Input data
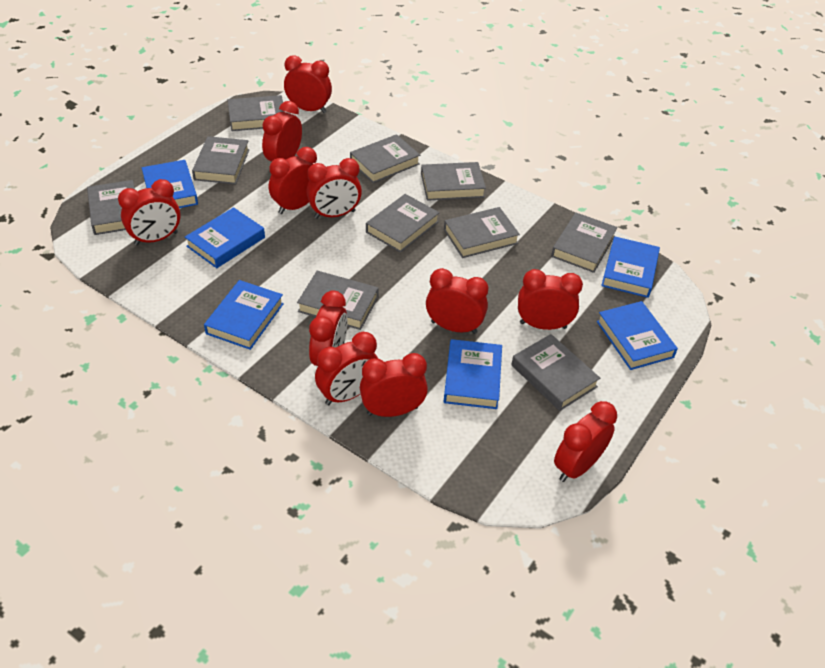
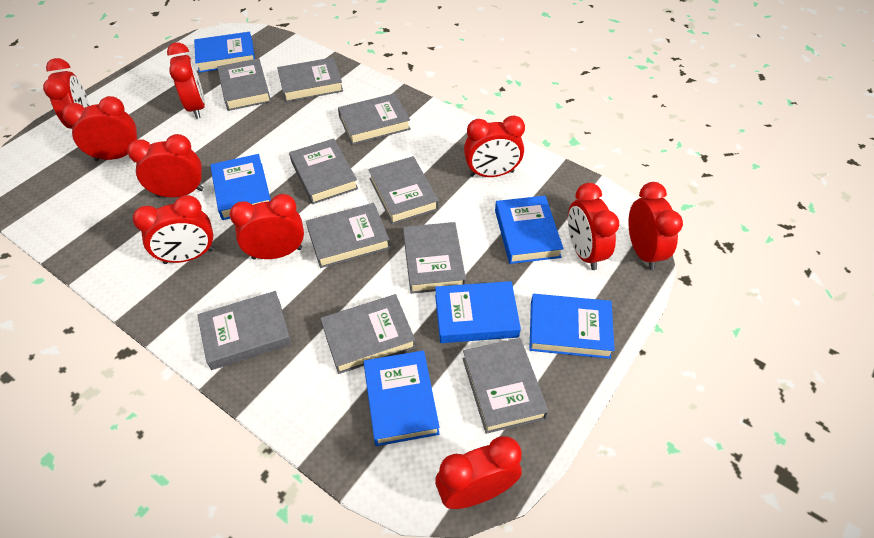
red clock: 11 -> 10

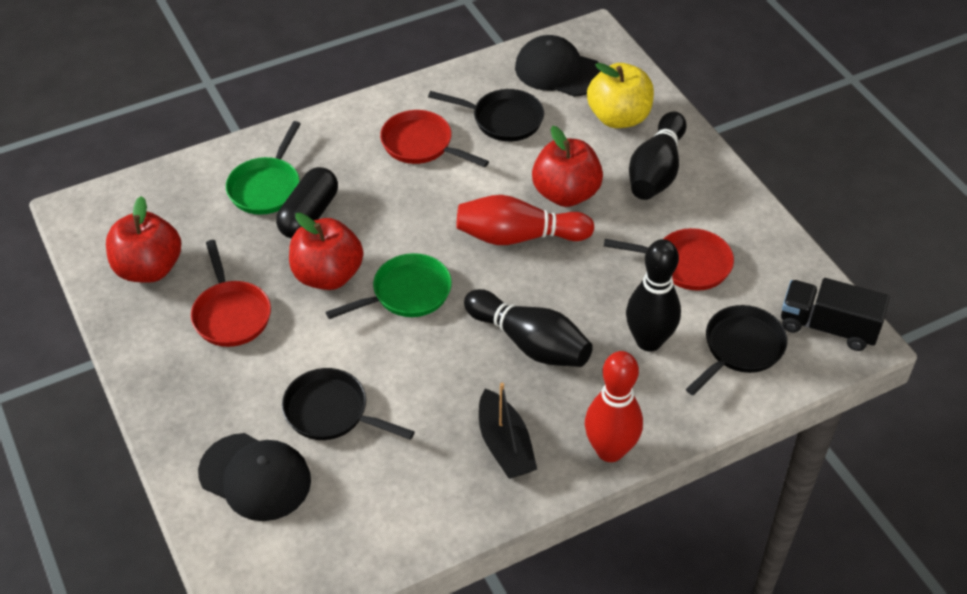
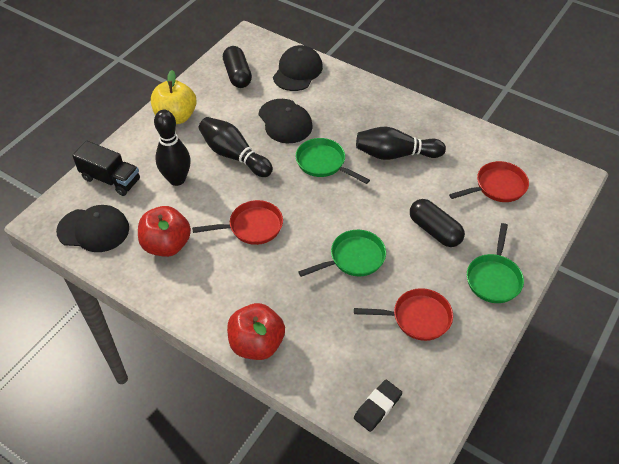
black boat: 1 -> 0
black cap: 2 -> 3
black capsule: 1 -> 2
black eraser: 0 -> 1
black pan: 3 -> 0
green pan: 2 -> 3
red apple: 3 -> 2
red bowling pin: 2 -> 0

--

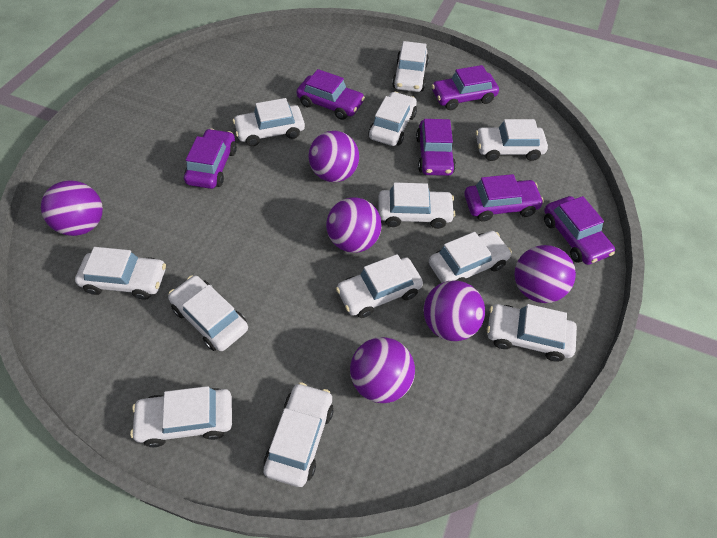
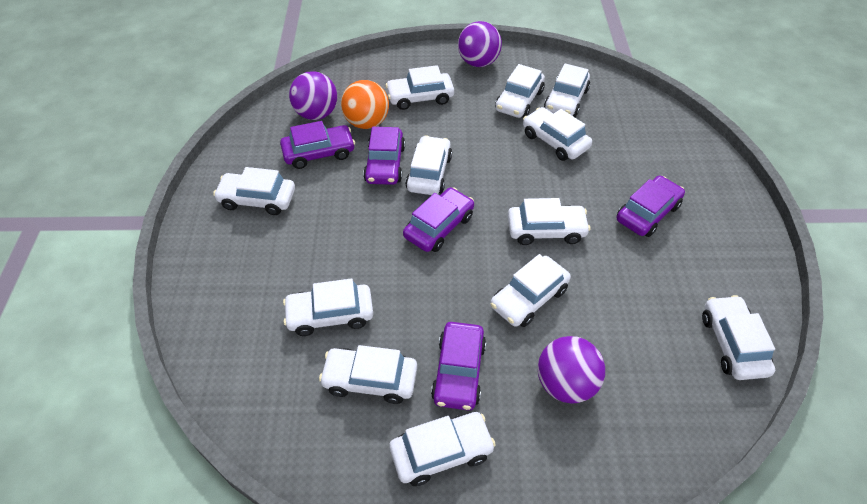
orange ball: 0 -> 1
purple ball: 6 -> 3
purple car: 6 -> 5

* * *

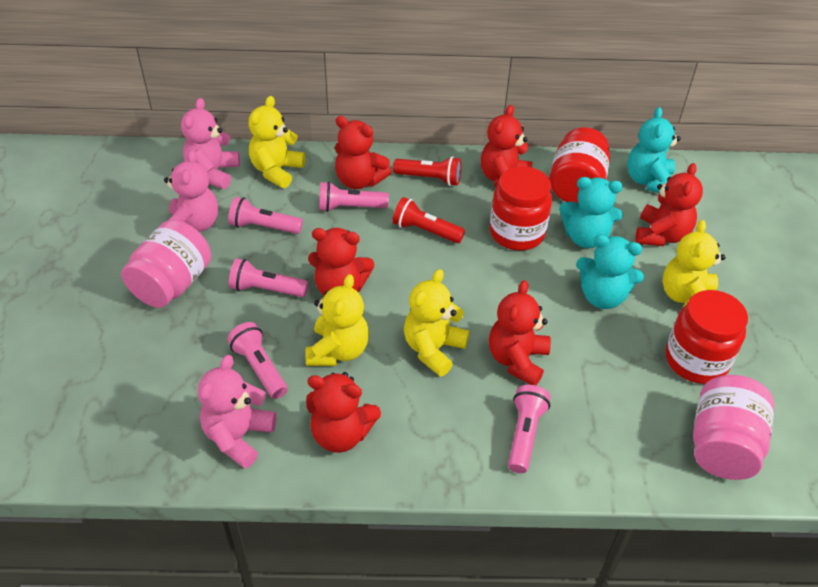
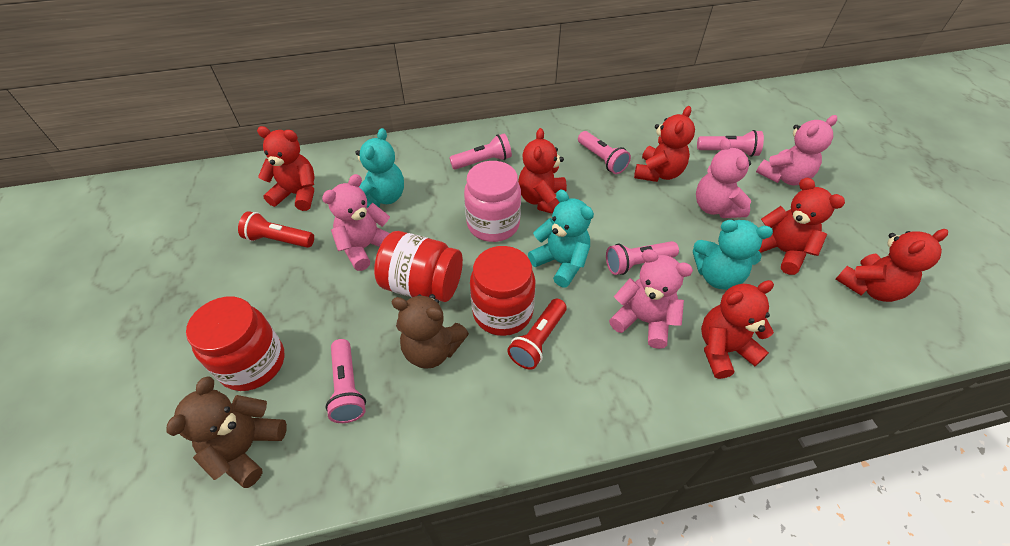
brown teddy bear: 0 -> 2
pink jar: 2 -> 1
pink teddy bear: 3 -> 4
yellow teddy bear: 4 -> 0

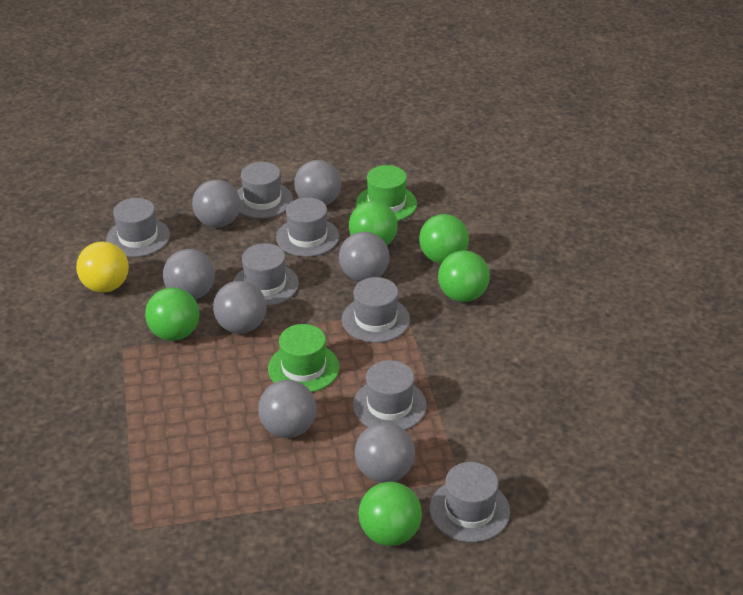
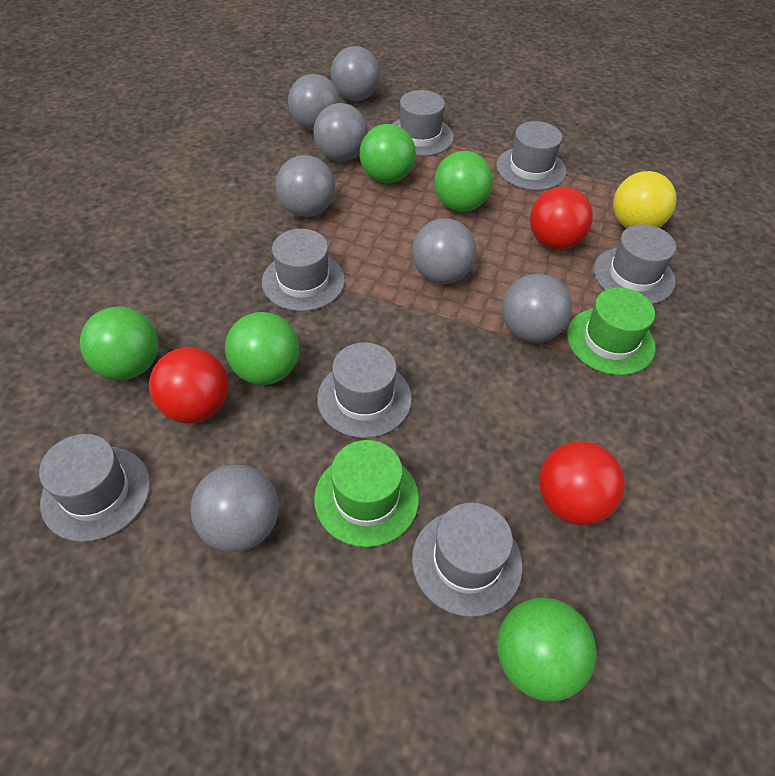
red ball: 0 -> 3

Exercise description
In the listing above, find the lines holding the word "ball" and copy them.

Task response
orange ball: 0 -> 1
purple ball: 6 -> 3
red ball: 0 -> 3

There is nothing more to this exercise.